--- Source data Enclosed Below ---

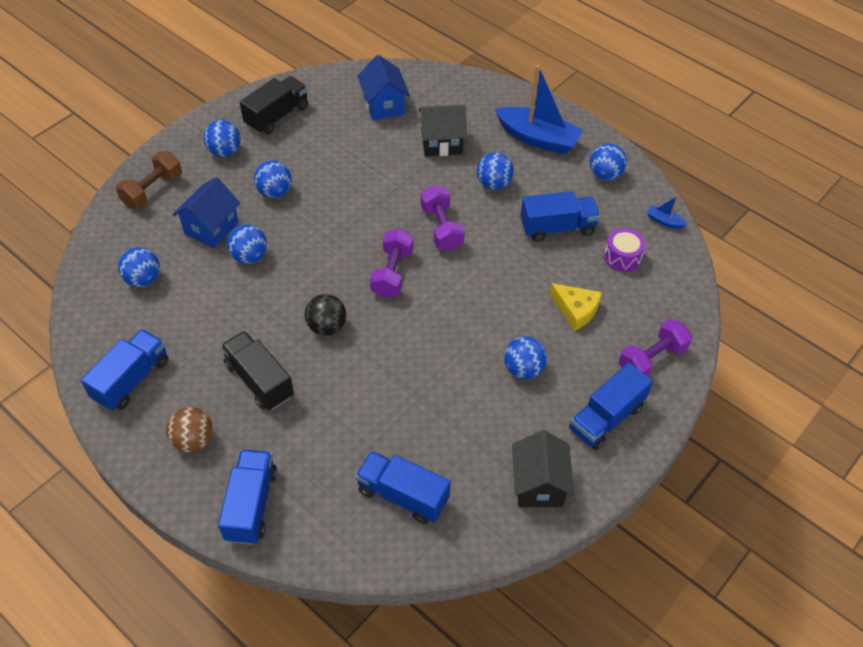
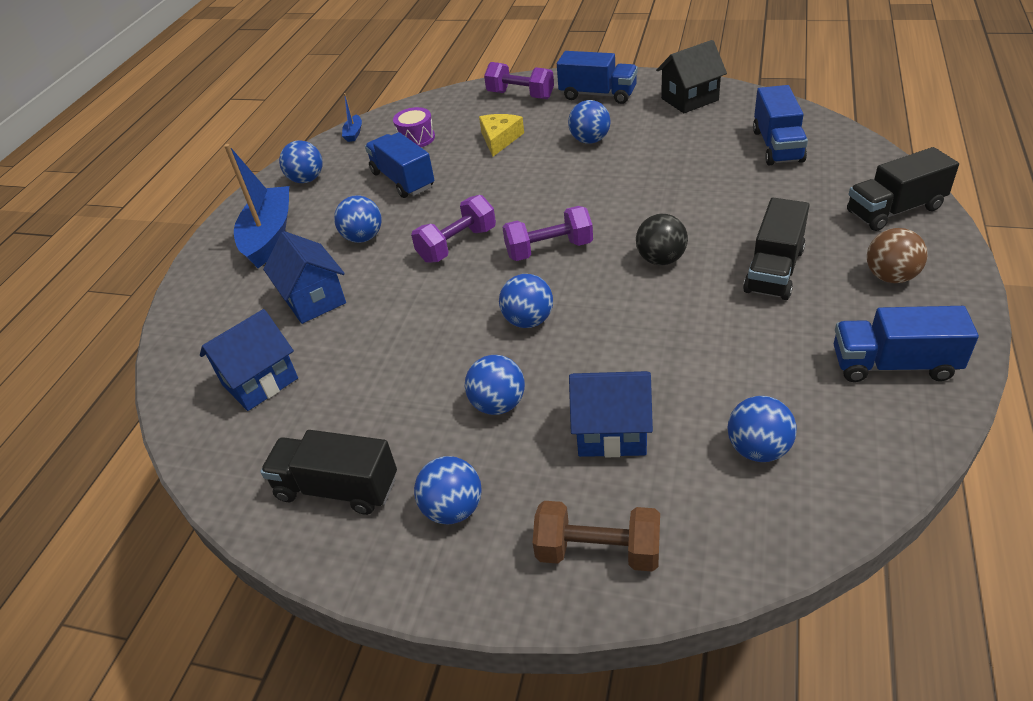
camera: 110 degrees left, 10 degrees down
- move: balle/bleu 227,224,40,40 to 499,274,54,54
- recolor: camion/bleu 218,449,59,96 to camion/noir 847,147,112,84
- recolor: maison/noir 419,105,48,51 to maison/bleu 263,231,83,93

--- End of Enclosed Source data ---

* Assignment
Would you copy all of the data exactly? Keep the pictures out of it.

* Written answer
camera: 110 degrees left, 10 degrees down
- move: balle/bleu 227,224,40,40 to 499,274,54,54
- recolor: camion/bleu 218,449,59,96 to camion/noir 847,147,112,84
- recolor: maison/noir 419,105,48,51 to maison/bleu 263,231,83,93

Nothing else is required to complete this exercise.